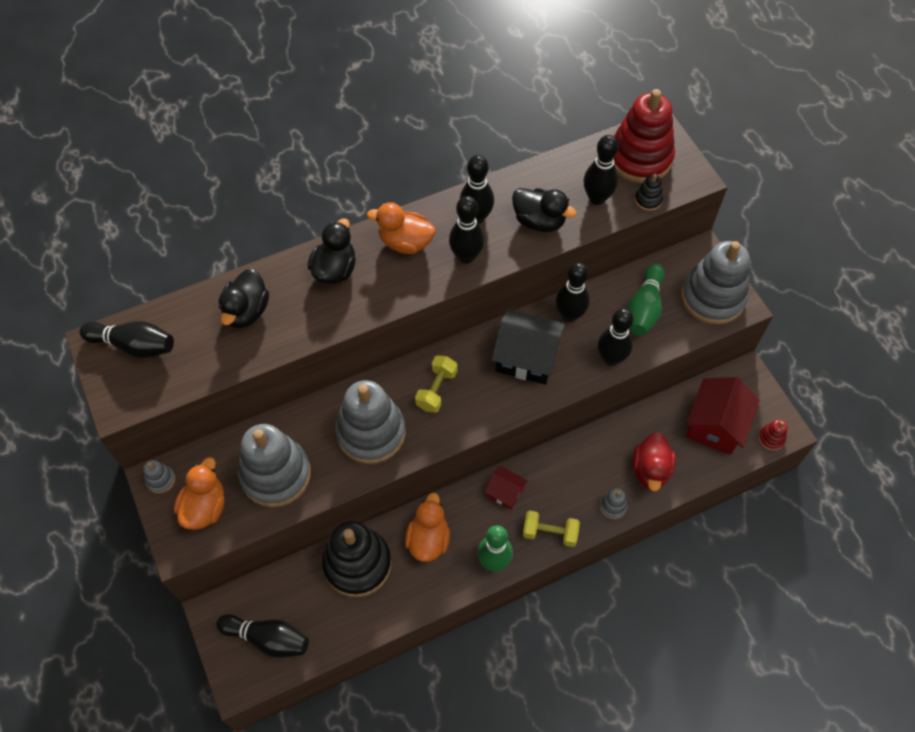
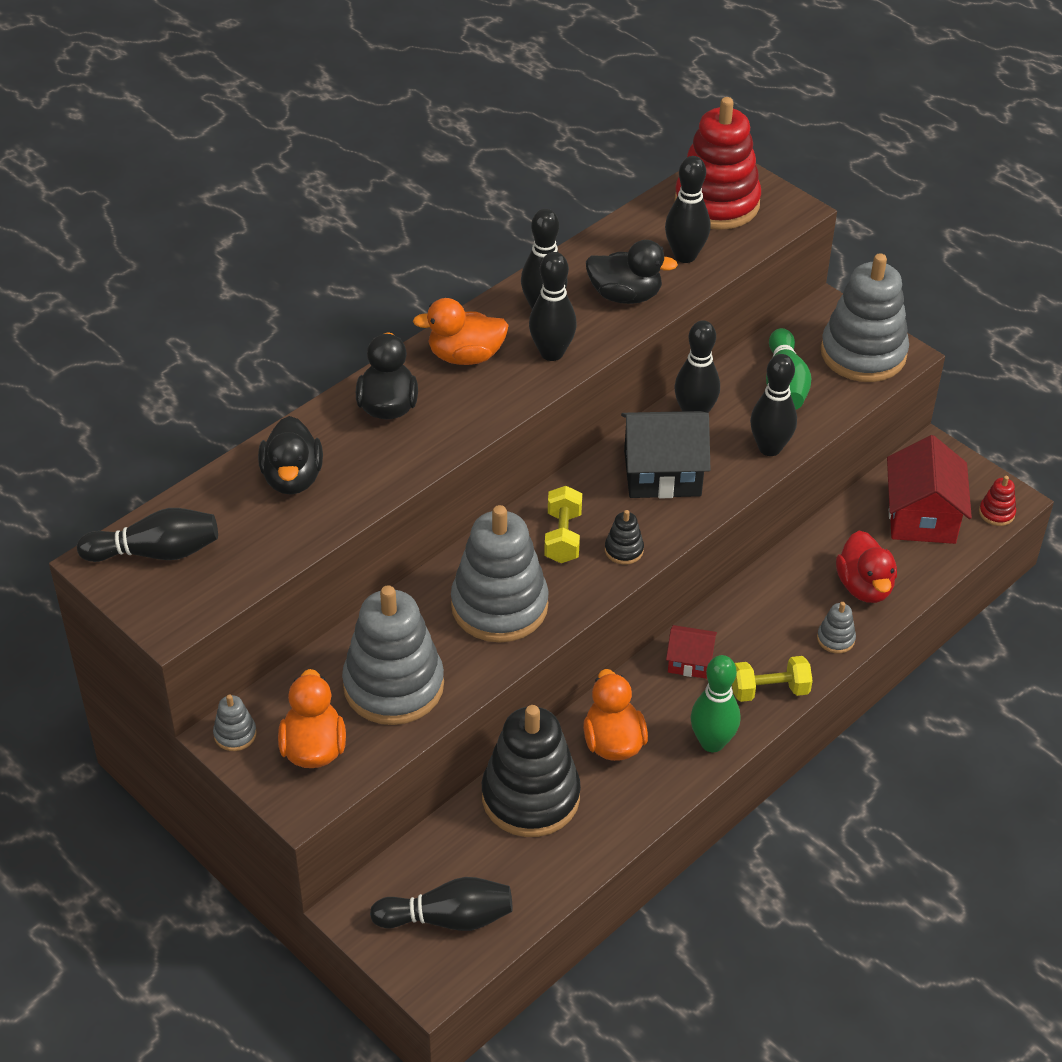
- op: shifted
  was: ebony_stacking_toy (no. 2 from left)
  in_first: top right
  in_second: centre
※
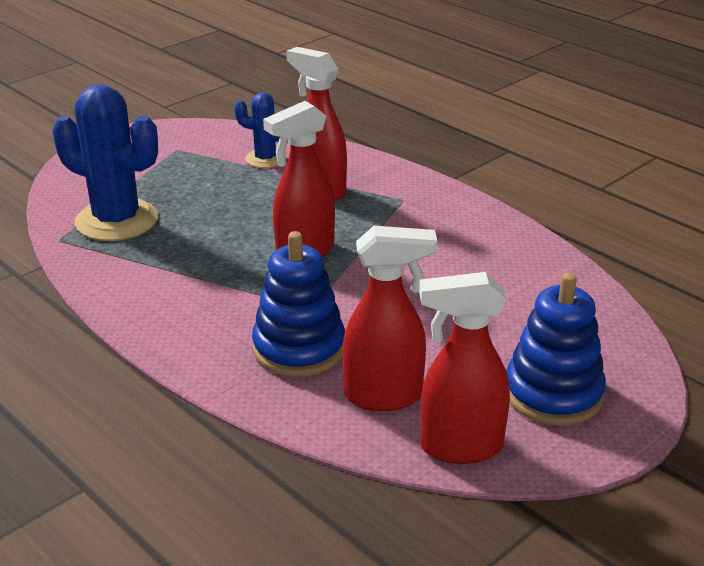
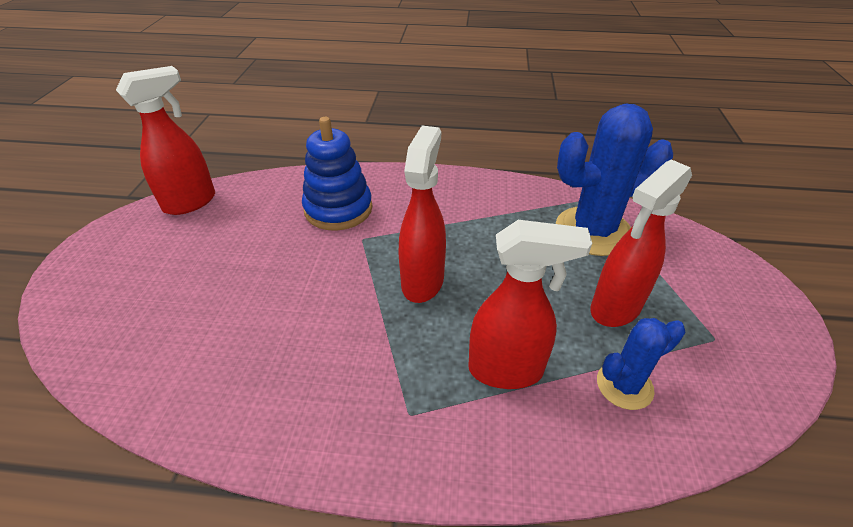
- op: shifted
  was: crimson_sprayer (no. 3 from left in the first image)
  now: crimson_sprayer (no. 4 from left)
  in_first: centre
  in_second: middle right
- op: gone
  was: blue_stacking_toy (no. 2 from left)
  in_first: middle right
※
### [Task goal]
Please find every line in the listing that holds the string "from" and copy it.

### [Task output]
  was: ebony_stacking_toy (no. 2 from left)
  was: crimson_sprayer (no. 3 from left in the first image)
  now: crimson_sprayer (no. 4 from left)
  was: blue_stacking_toy (no. 2 from left)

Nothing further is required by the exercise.